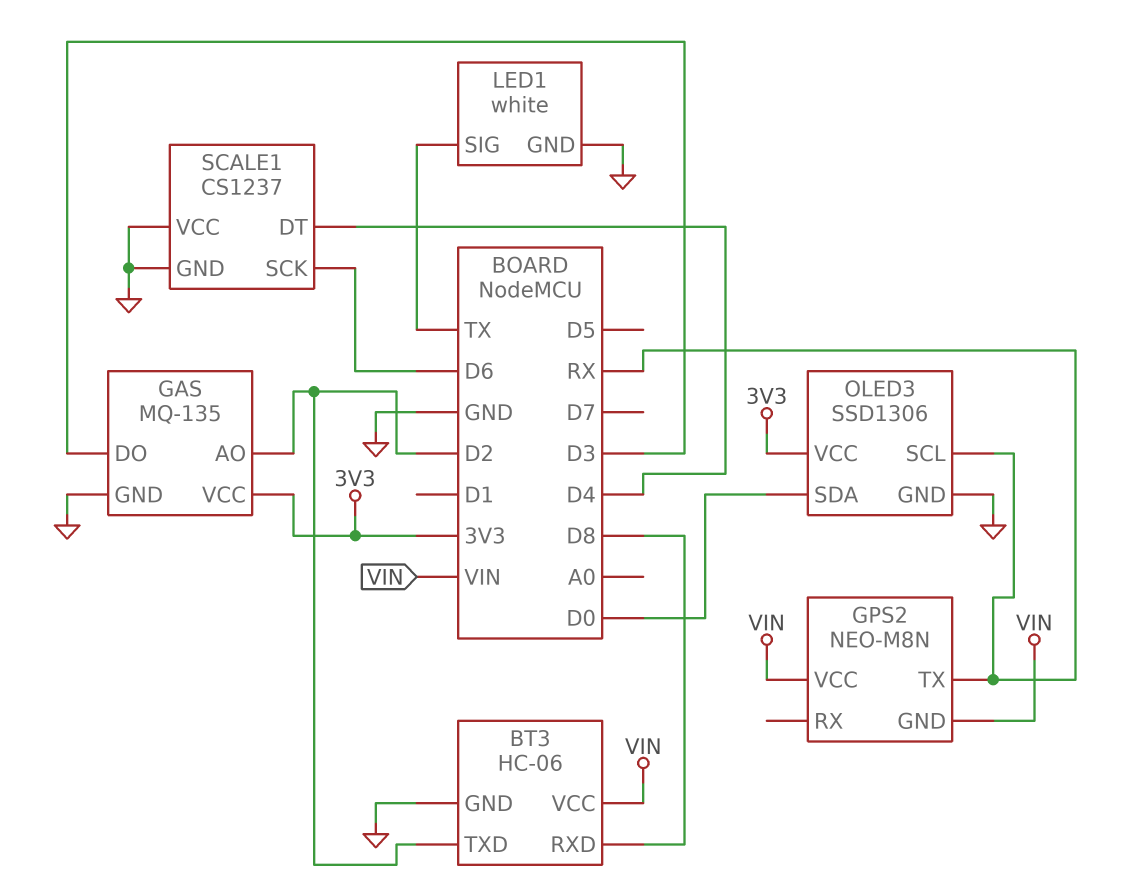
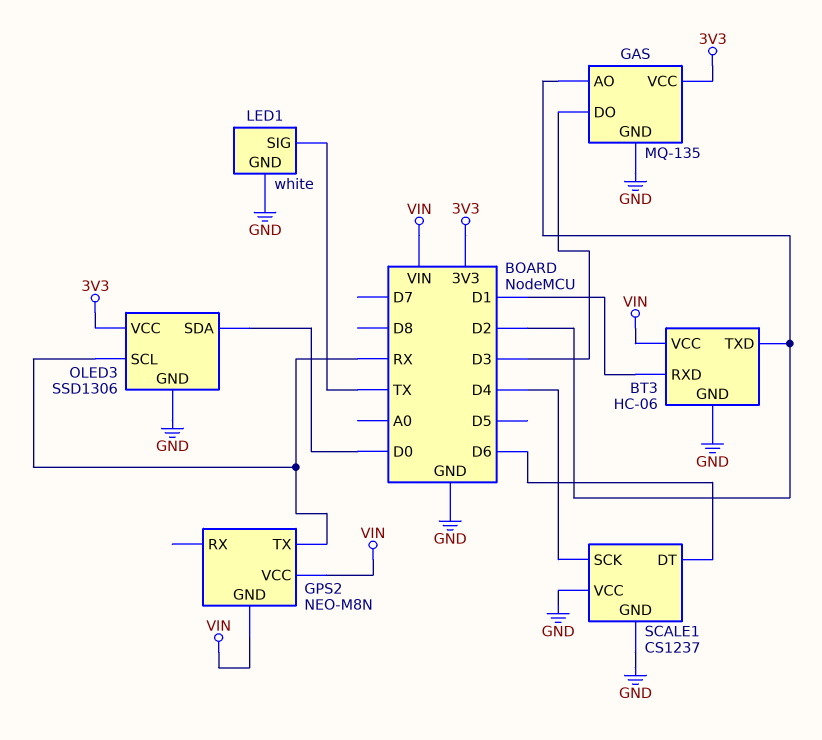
BT3 pin RXD: D8 -> D1
SCALE1 pin DT: D4 -> D6
SCALE1 pin SCK: D6 -> D4

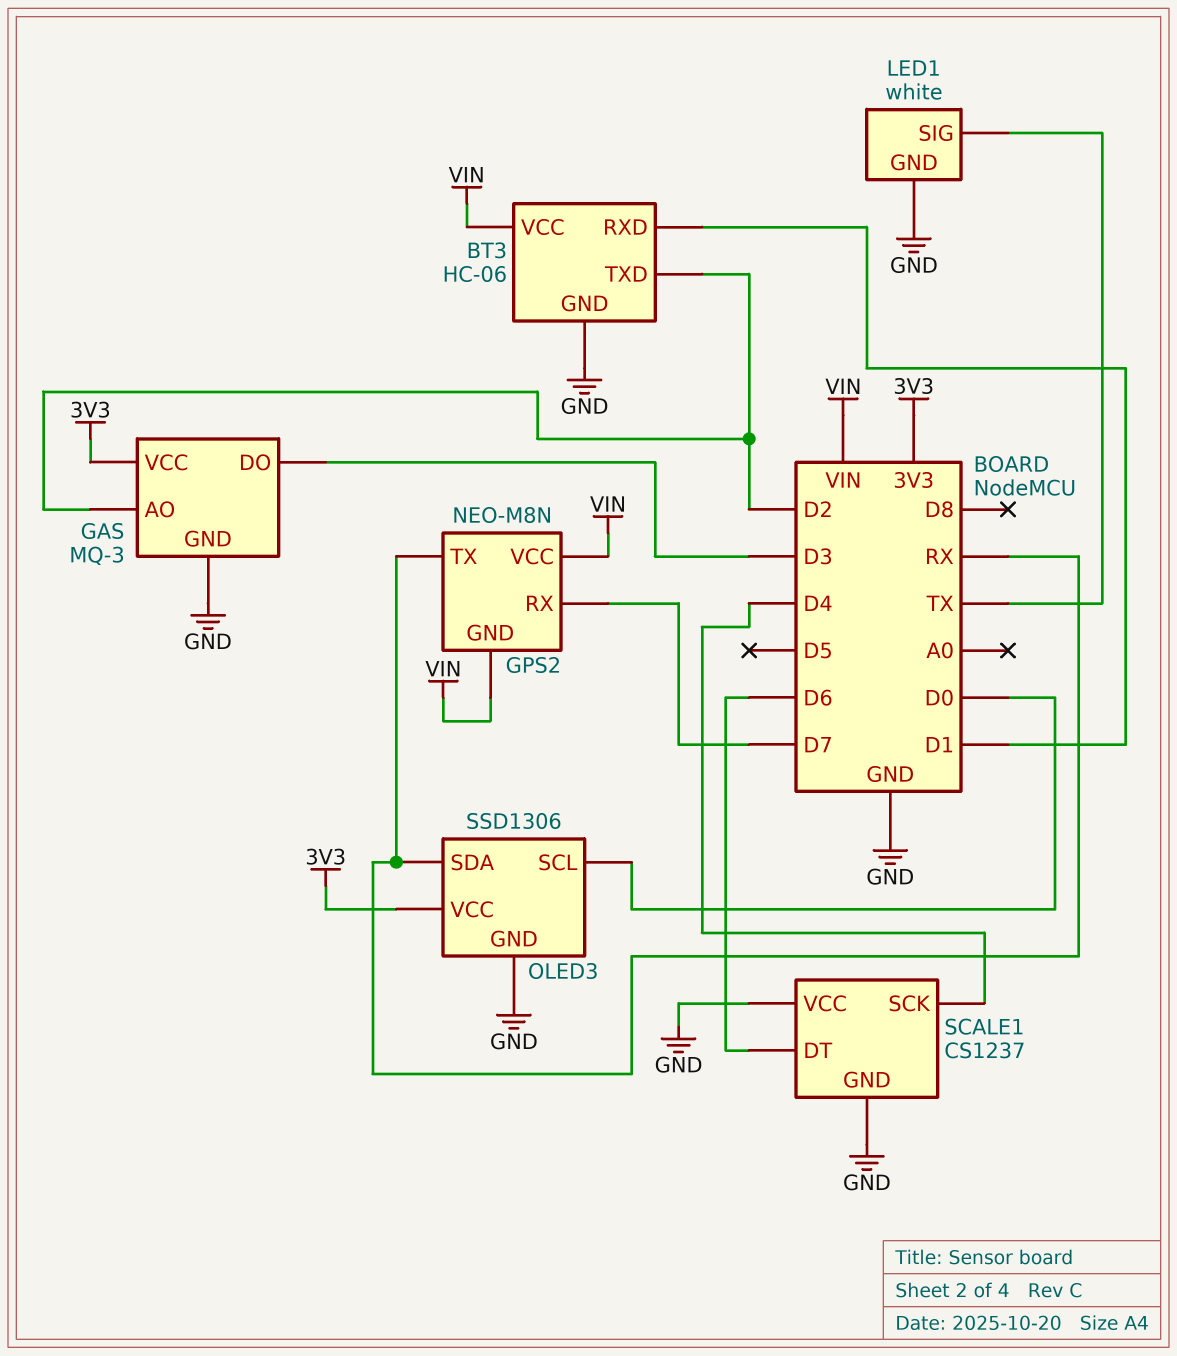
GAS: MQ-135 -> MQ-3
GPS2 pin RX: none -> D7
OLED3 pin SCL: RX -> D0
OLED3 pin SDA: D0 -> RX

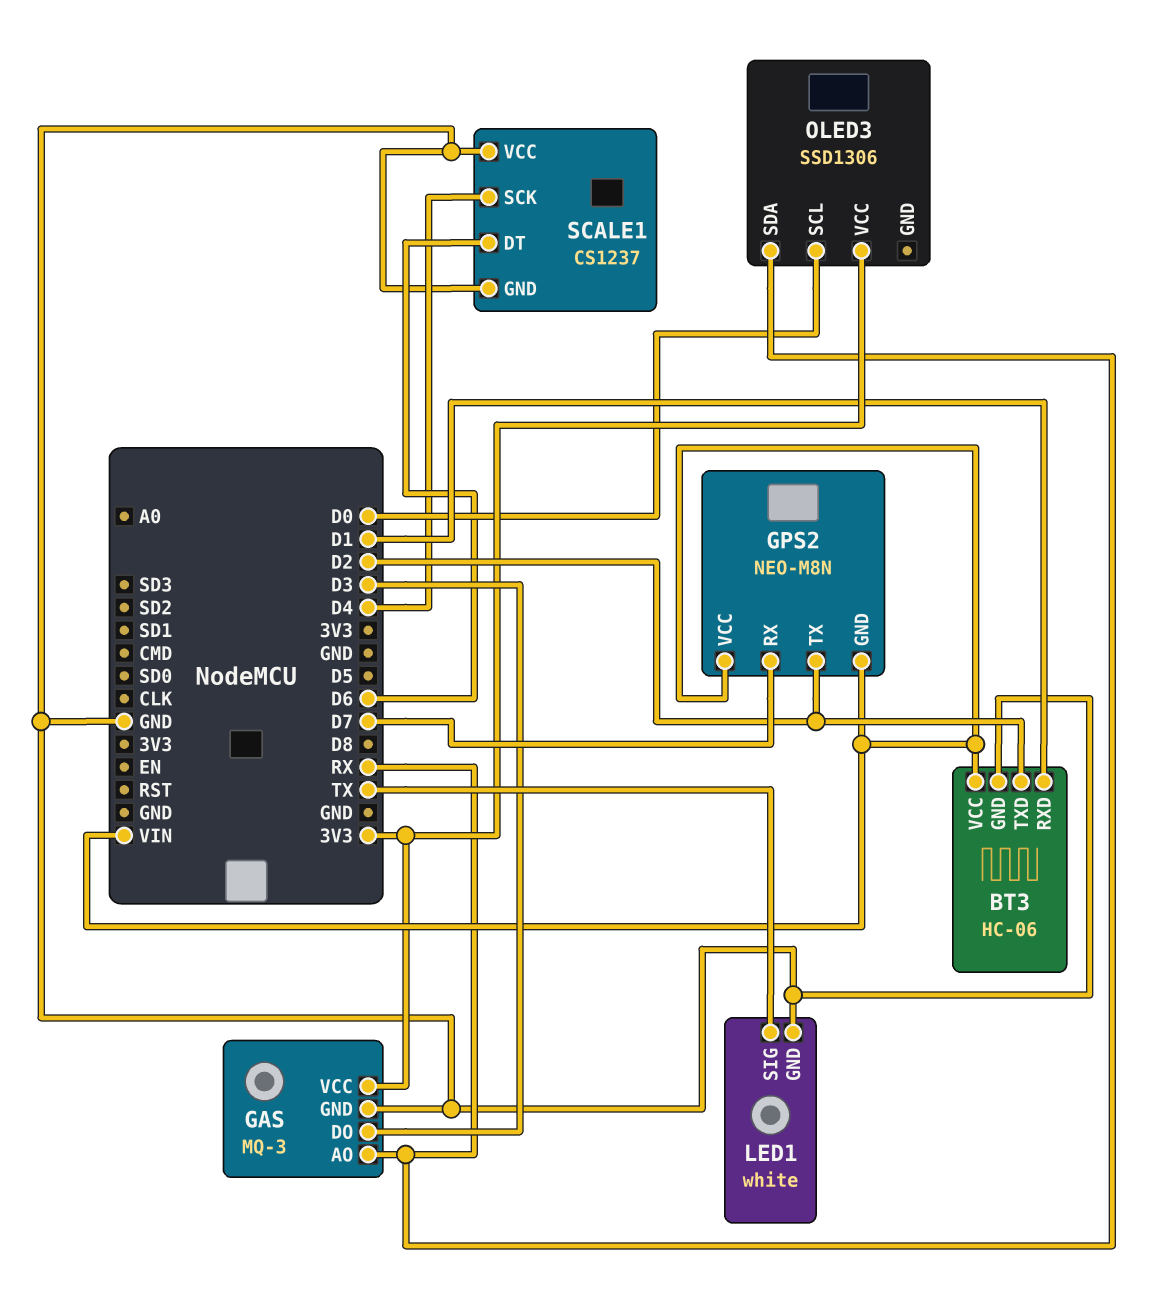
GAS pin AO: D2 -> RX
GPS2 pin TX: RX -> D2
OLED3 pin GND: GND -> none

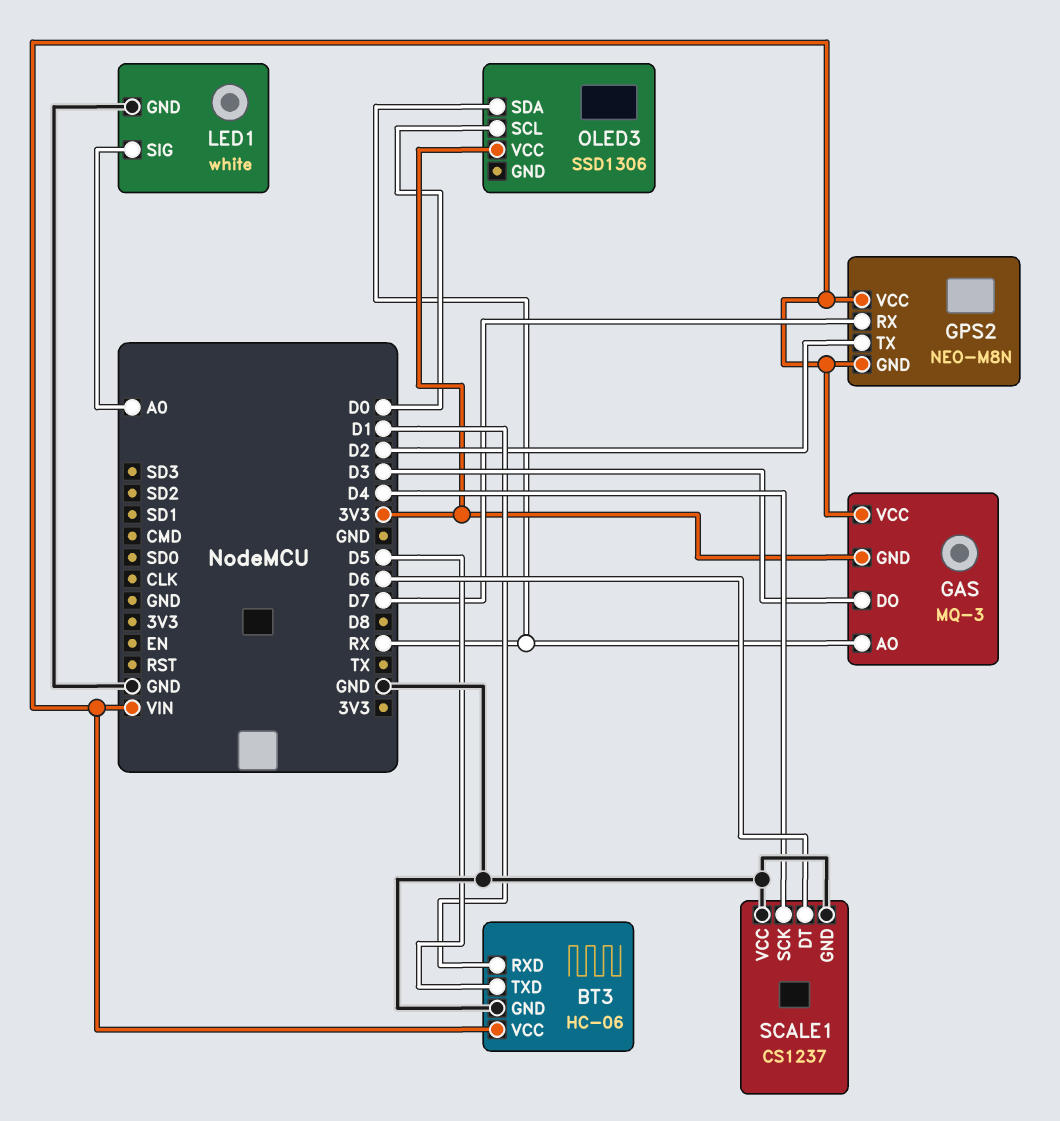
BT3 pin TXD: D2 -> D5
GAS pin GND: GND -> 3V3
GAS pin VCC: 3V3 -> VIN
LED1 pin SIG: TX -> A0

= = = = =

- _ASSIGNMENT_
Quote the records above in full, dropping each picture.

- _ANSWER TO THIS PROBLEM_
BT3 pin RXD: D8 -> D1
SCALE1 pin DT: D4 -> D6
SCALE1 pin SCK: D6 -> D4

GAS: MQ-135 -> MQ-3
GPS2 pin RX: none -> D7
OLED3 pin SCL: RX -> D0
OLED3 pin SDA: D0 -> RX

GAS pin AO: D2 -> RX
GPS2 pin TX: RX -> D2
OLED3 pin GND: GND -> none

BT3 pin TXD: D2 -> D5
GAS pin GND: GND -> 3V3
GAS pin VCC: 3V3 -> VIN
LED1 pin SIG: TX -> A0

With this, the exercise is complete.